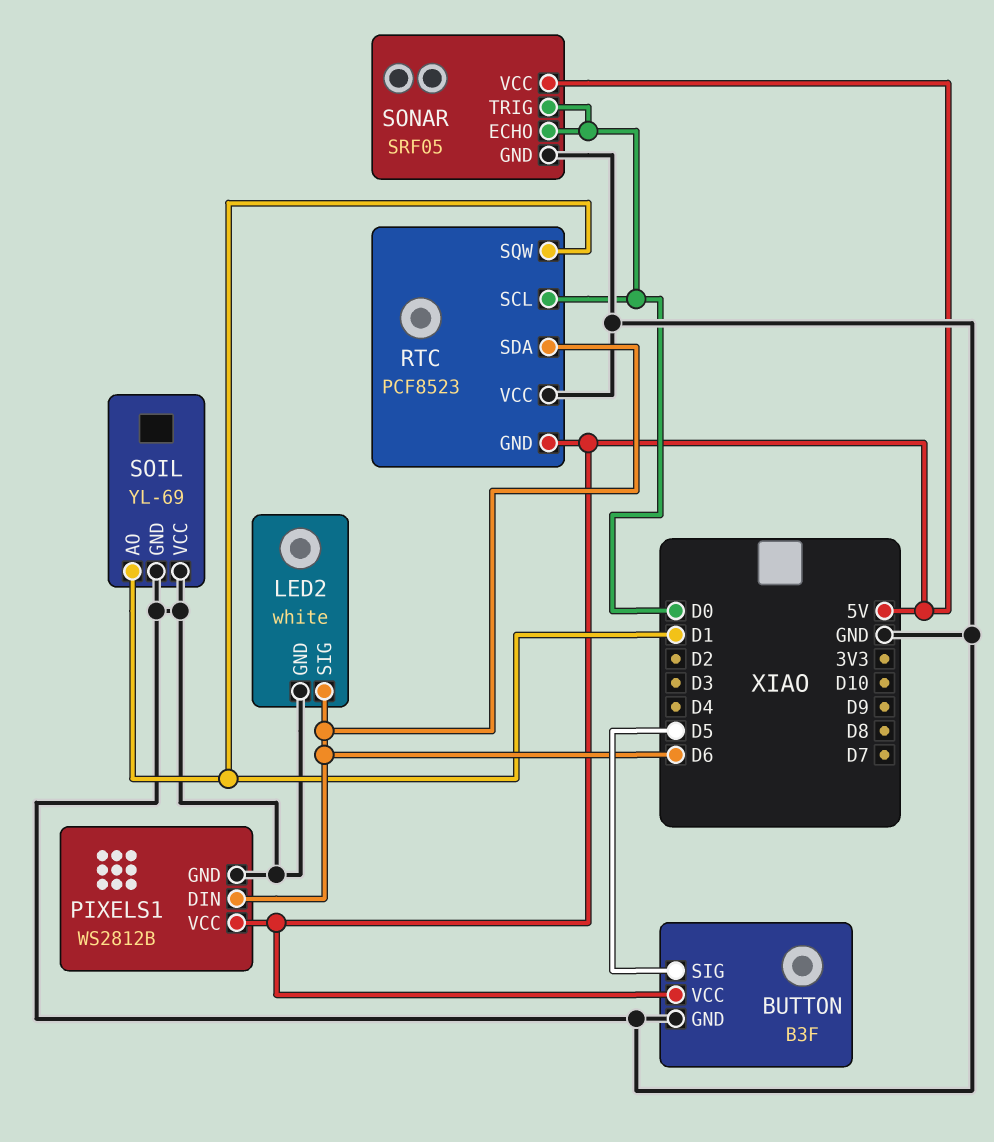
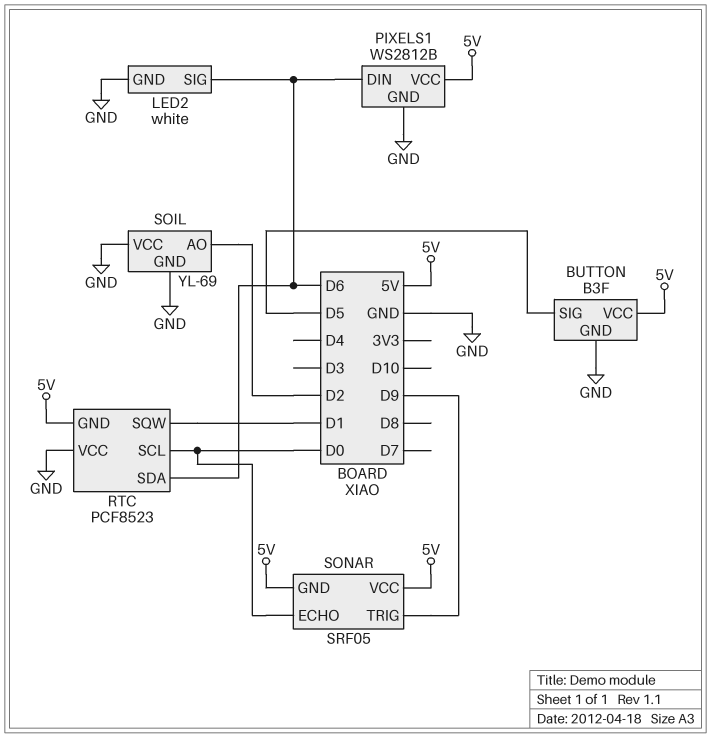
SOIL pin AO: D1 -> D2
SONAR pin GND: GND -> 5V
SONAR pin TRIG: D0 -> D9

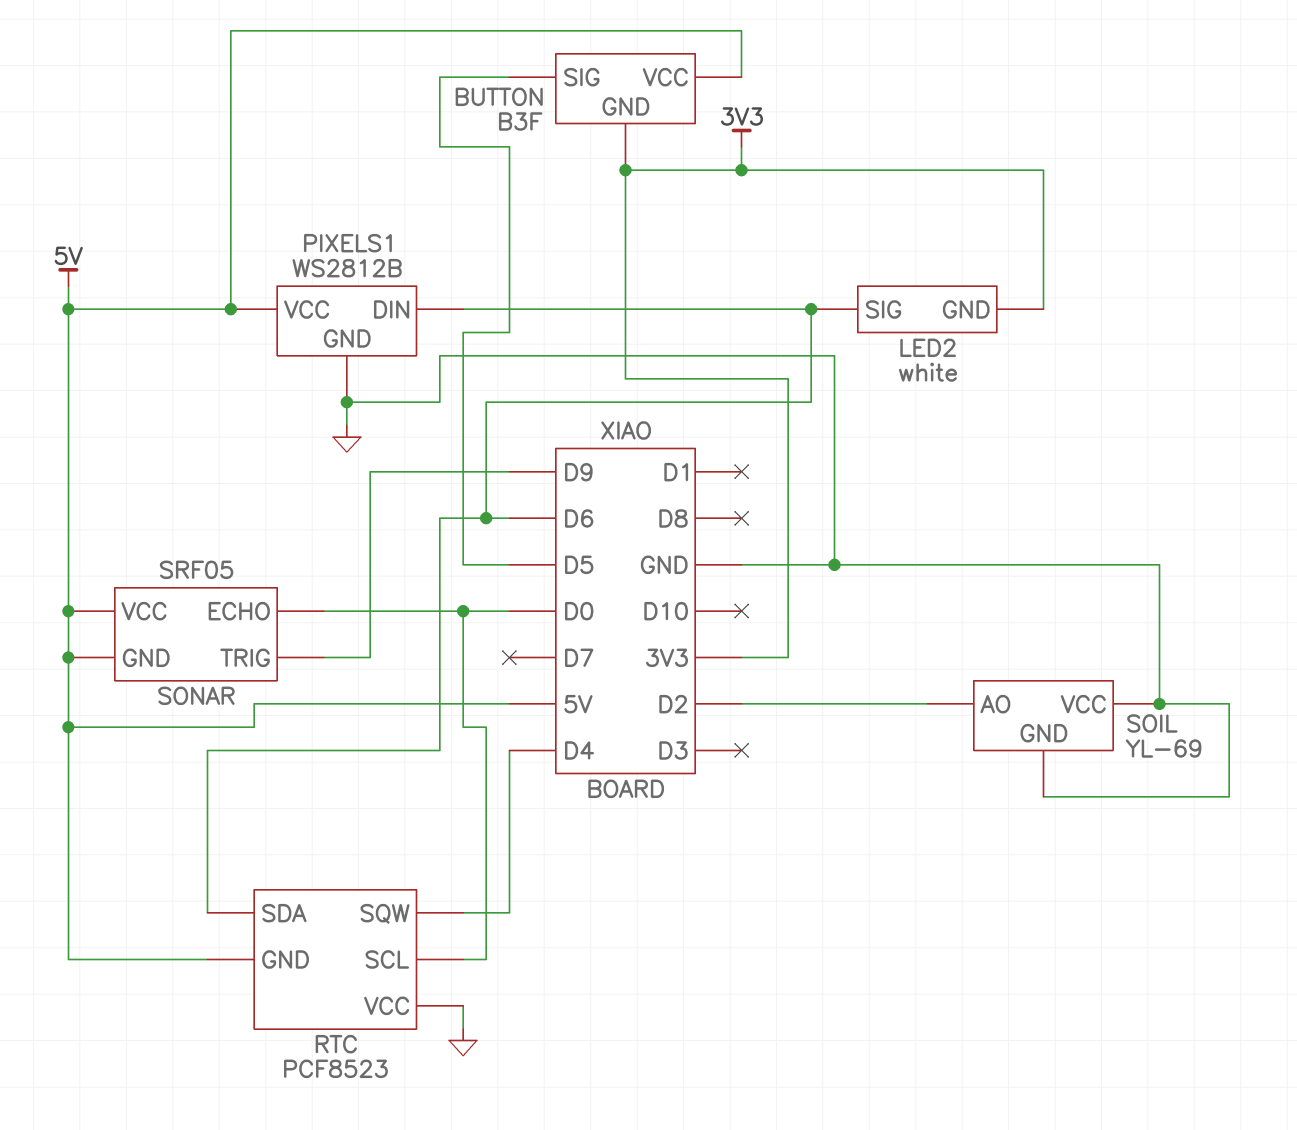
BUTTON pin GND: GND -> 3V3
LED2 pin GND: GND -> 3V3
RTC pin SQW: D1 -> D4

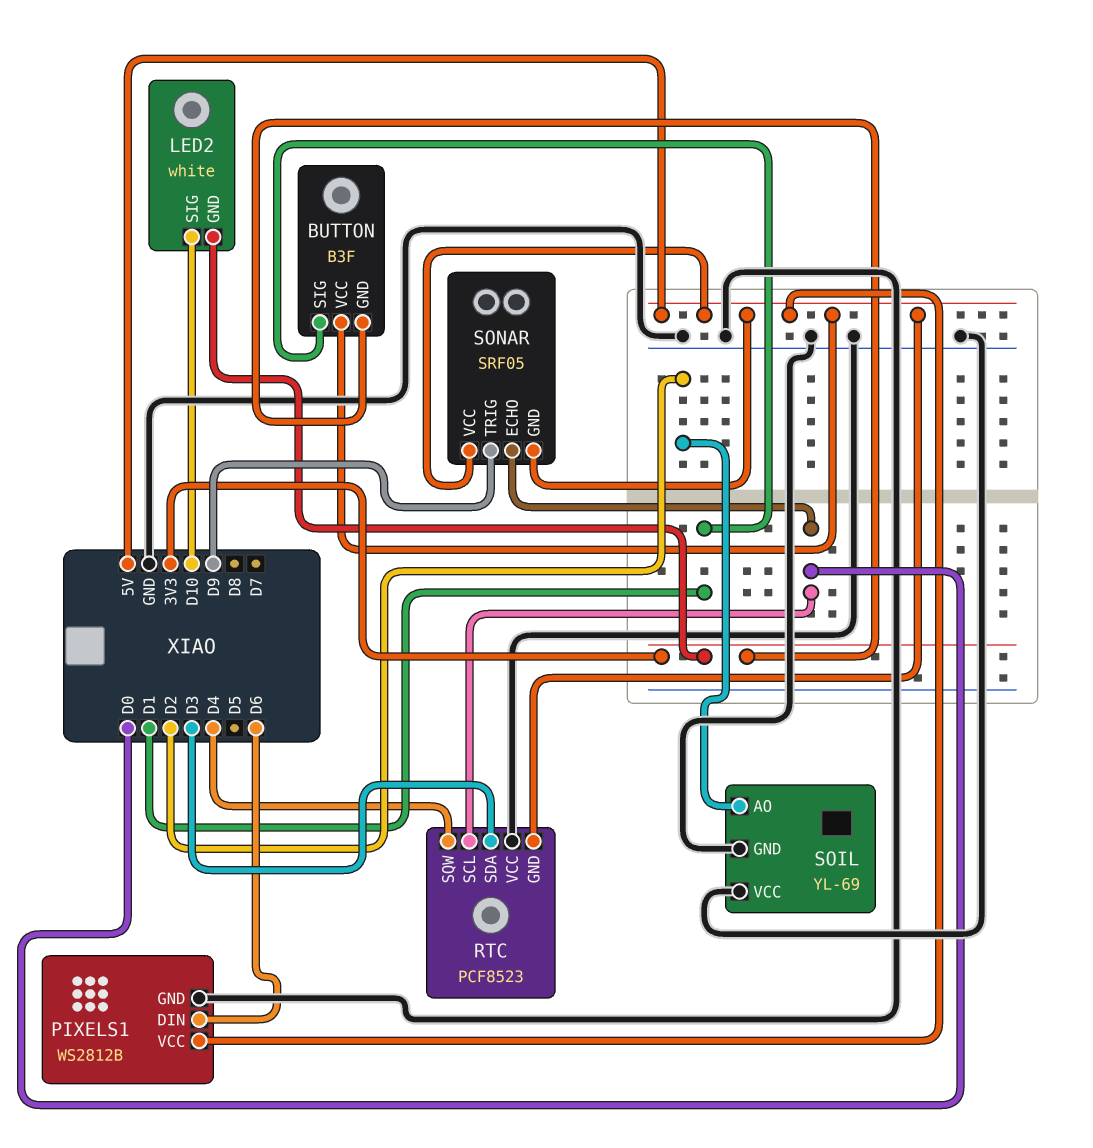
BUTTON pin SIG: D5 -> D1
LED2 pin SIG: D6 -> D10
RTC pin SDA: D6 -> D3

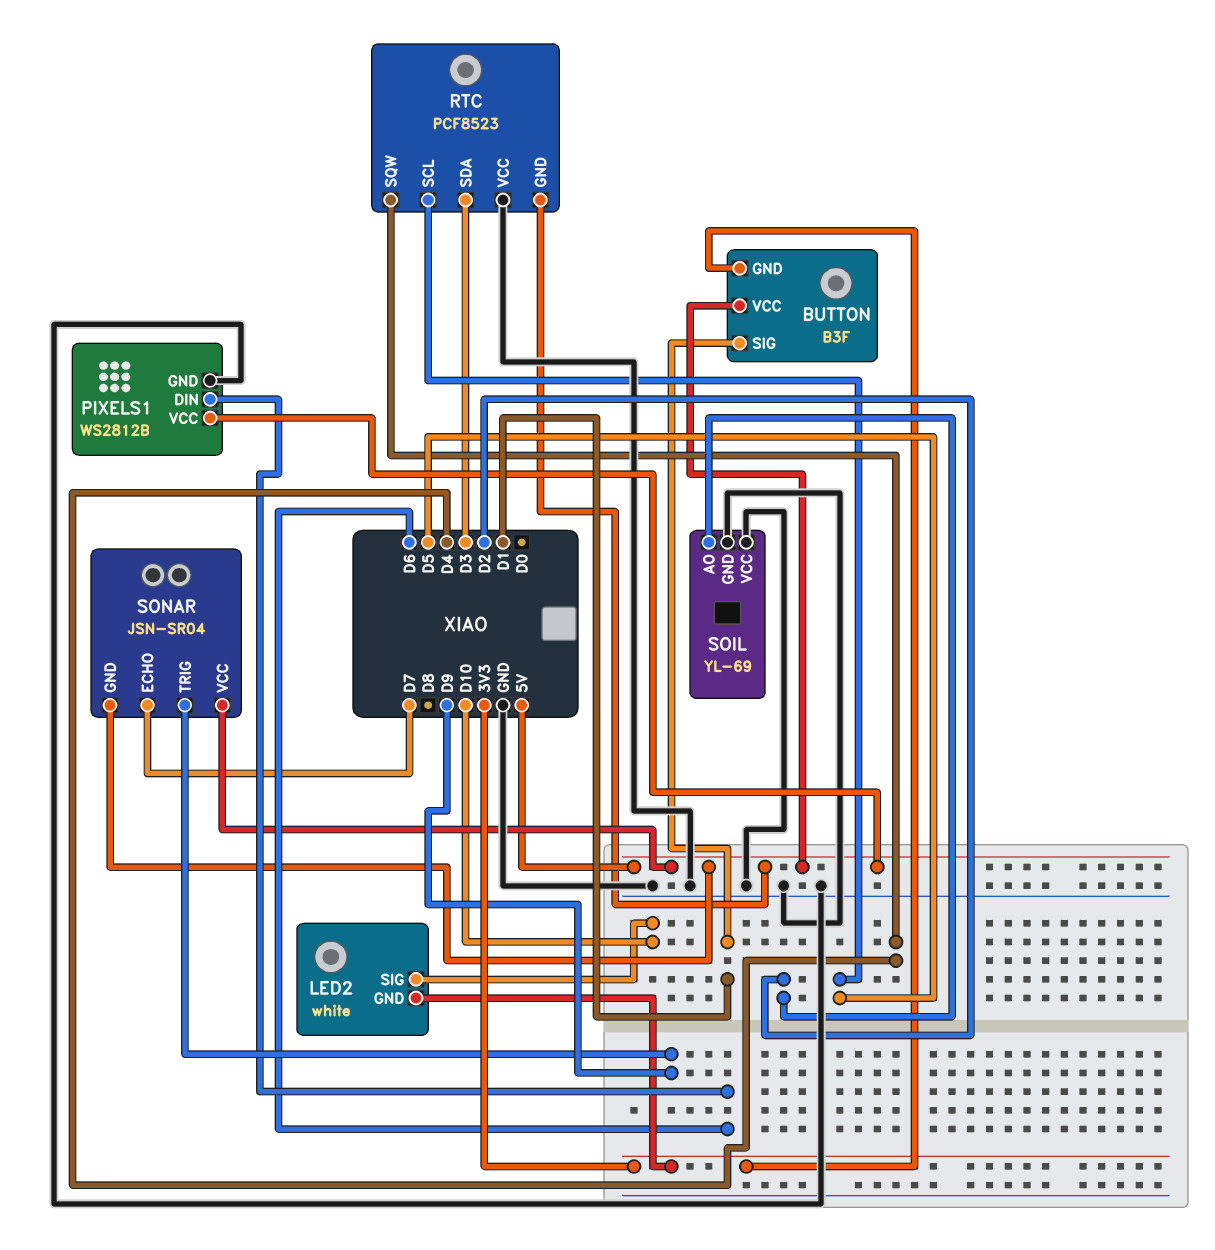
RTC pin SCL: D0 -> D5
SONAR: SRF05 -> JSN-SR04
SONAR pin ECHO: D0 -> D7

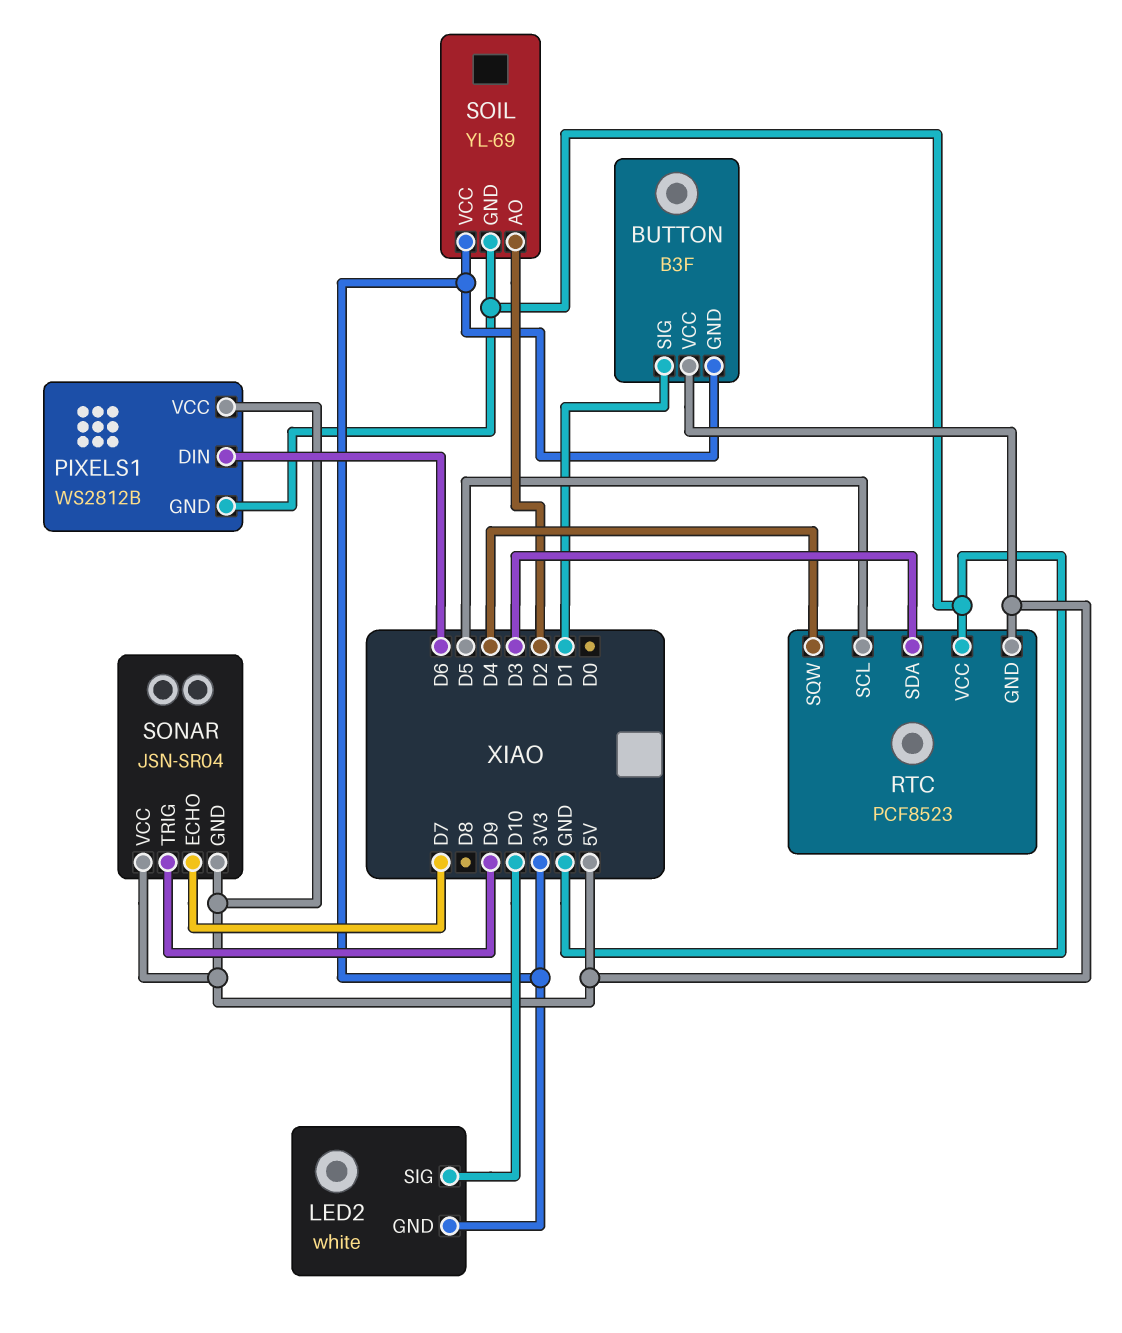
SOIL pin VCC: GND -> 3V3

====

Print every line of the data exactly. Pictures do not belong in the copy.

> _Task output_:
SOIL pin AO: D1 -> D2
SONAR pin GND: GND -> 5V
SONAR pin TRIG: D0 -> D9

BUTTON pin GND: GND -> 3V3
LED2 pin GND: GND -> 3V3
RTC pin SQW: D1 -> D4

BUTTON pin SIG: D5 -> D1
LED2 pin SIG: D6 -> D10
RTC pin SDA: D6 -> D3

RTC pin SCL: D0 -> D5
SONAR: SRF05 -> JSN-SR04
SONAR pin ECHO: D0 -> D7

SOIL pin VCC: GND -> 3V3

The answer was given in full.